> **WORK INSTRUCTIONS**
Exact copy, pictures excluded: write out every line below.
☆ ☆ ☆ ☆
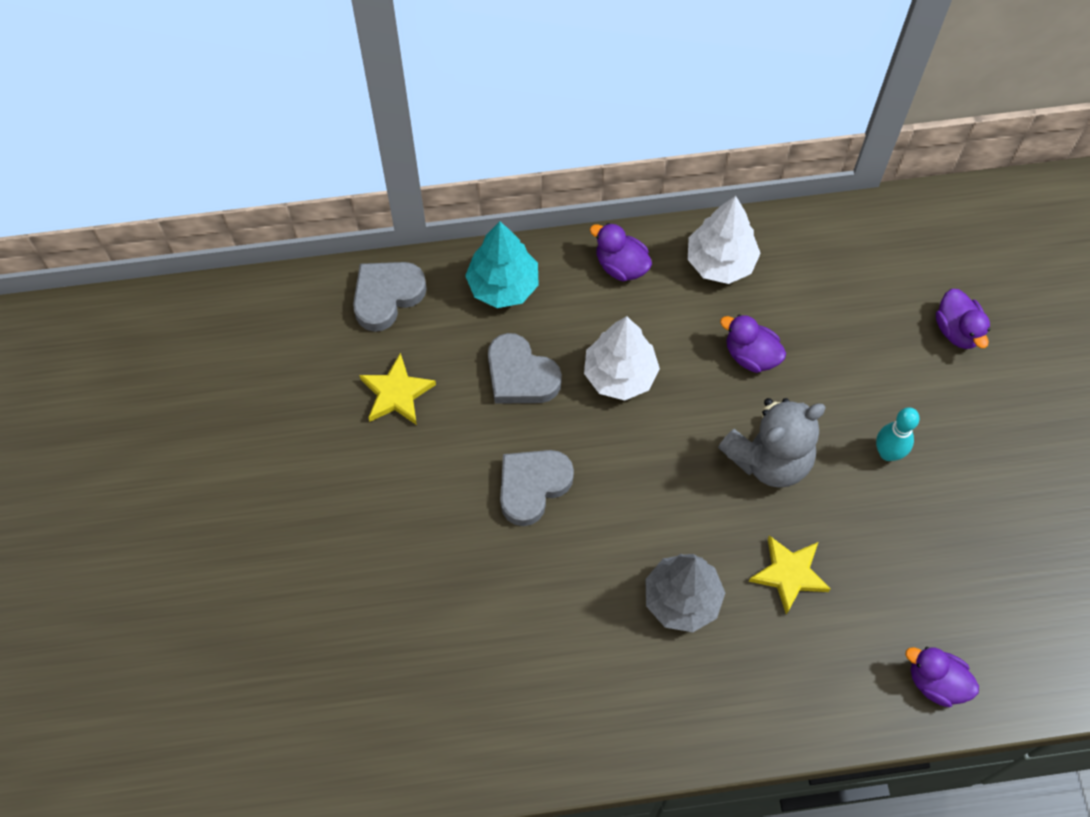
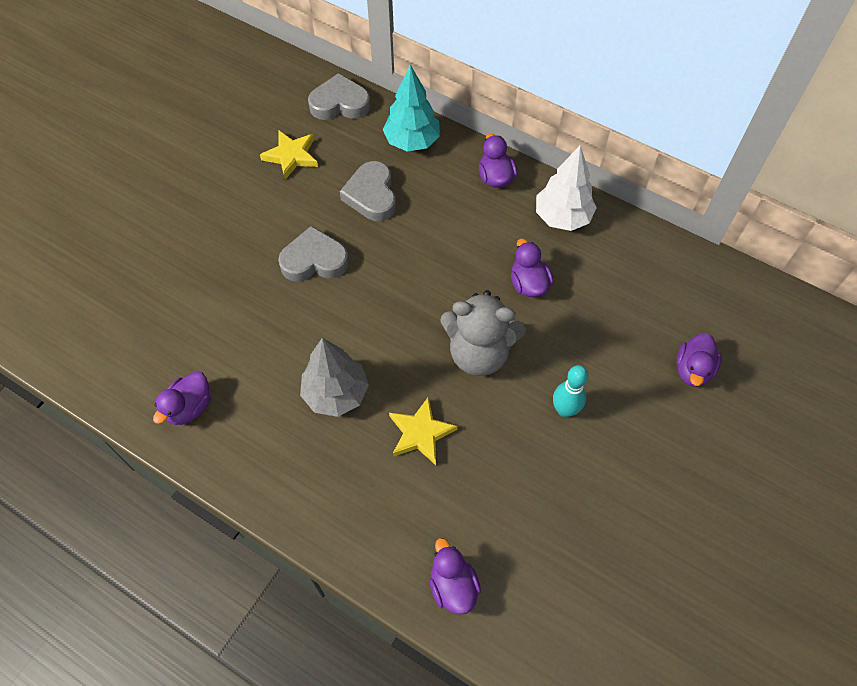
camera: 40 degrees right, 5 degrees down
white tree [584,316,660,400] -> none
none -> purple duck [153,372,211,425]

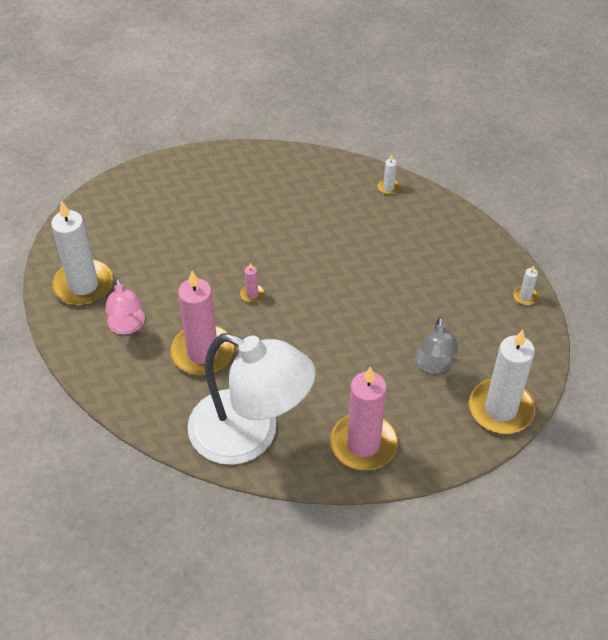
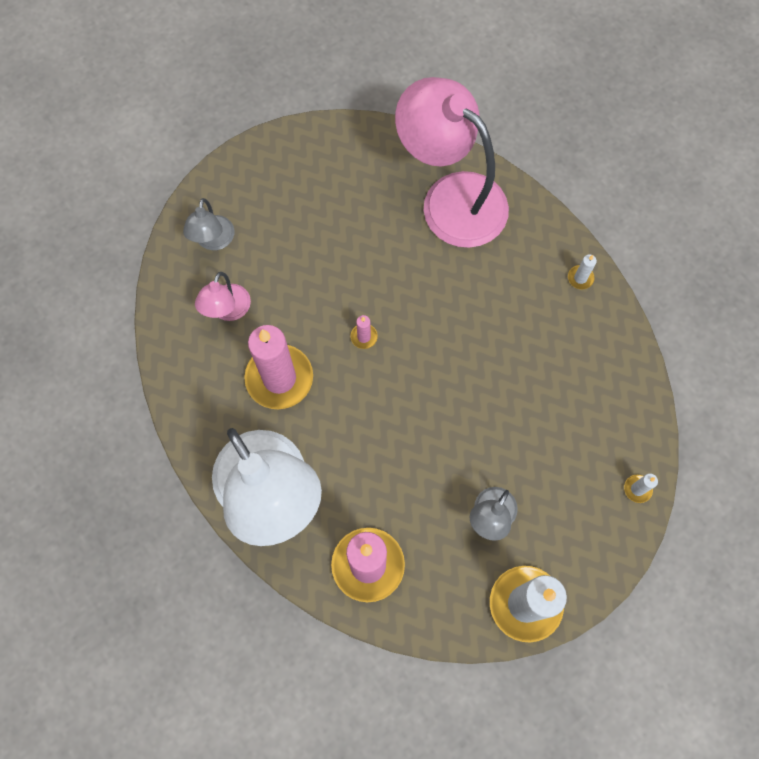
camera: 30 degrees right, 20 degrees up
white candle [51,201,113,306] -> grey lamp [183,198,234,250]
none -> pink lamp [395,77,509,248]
☆ ☆ ☆ ☆
> **WRITTEN ANSWER**
camera: 40 degrees right, 5 degrees down
white tree [584,316,660,400] -> none
none -> purple duck [153,372,211,425]

camera: 30 degrees right, 20 degrees up
white candle [51,201,113,306] -> grey lamp [183,198,234,250]
none -> pink lamp [395,77,509,248]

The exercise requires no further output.